▸ EXERCISE
Give back every line of the material below exactly, but no images.

▸ DATA SHOWN
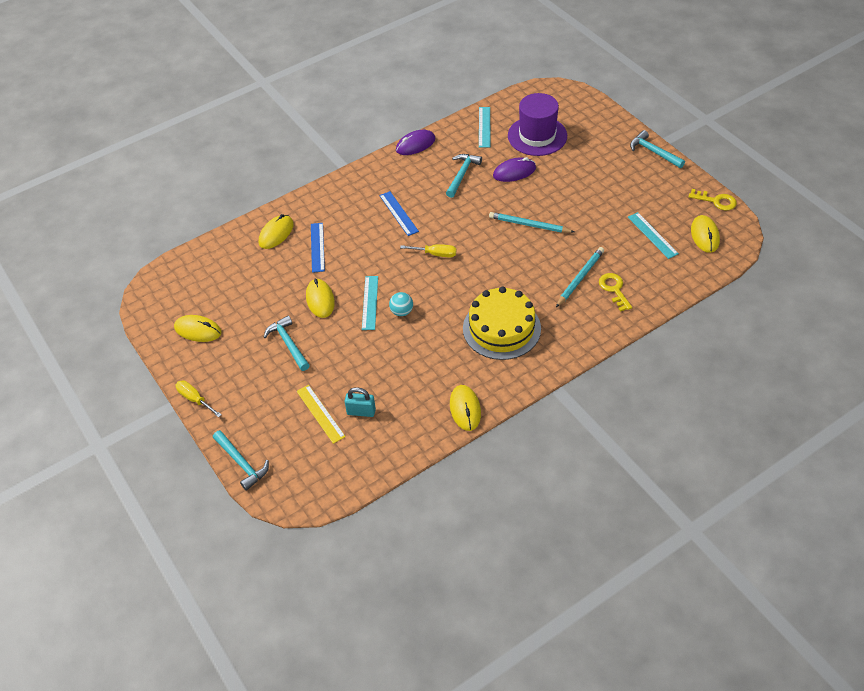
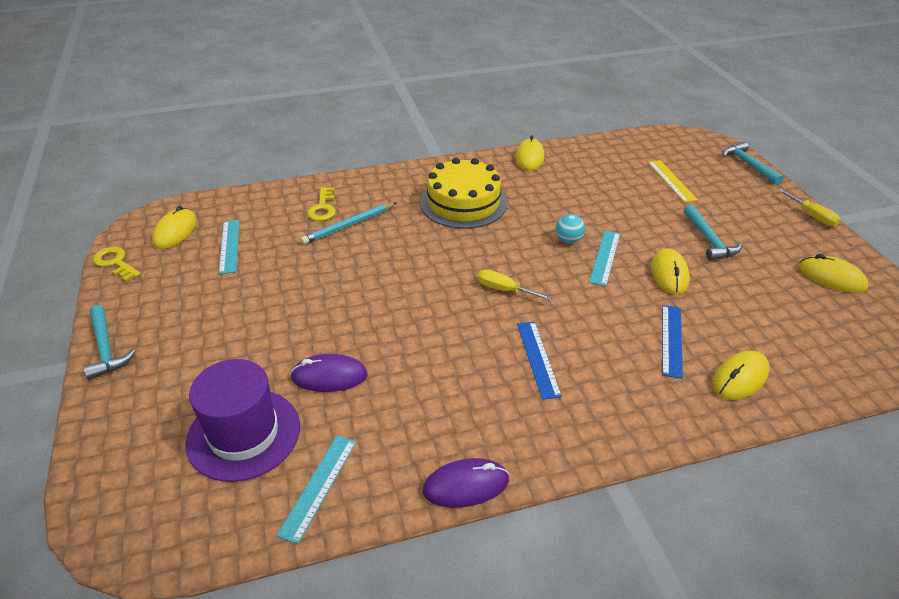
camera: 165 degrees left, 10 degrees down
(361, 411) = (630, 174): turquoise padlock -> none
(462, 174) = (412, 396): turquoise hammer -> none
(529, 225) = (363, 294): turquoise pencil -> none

▸ COMPLETED TASK
camera: 165 degrees left, 10 degrees down
(361, 411) = (630, 174): turquoise padlock -> none
(462, 174) = (412, 396): turquoise hammer -> none
(529, 225) = (363, 294): turquoise pencil -> none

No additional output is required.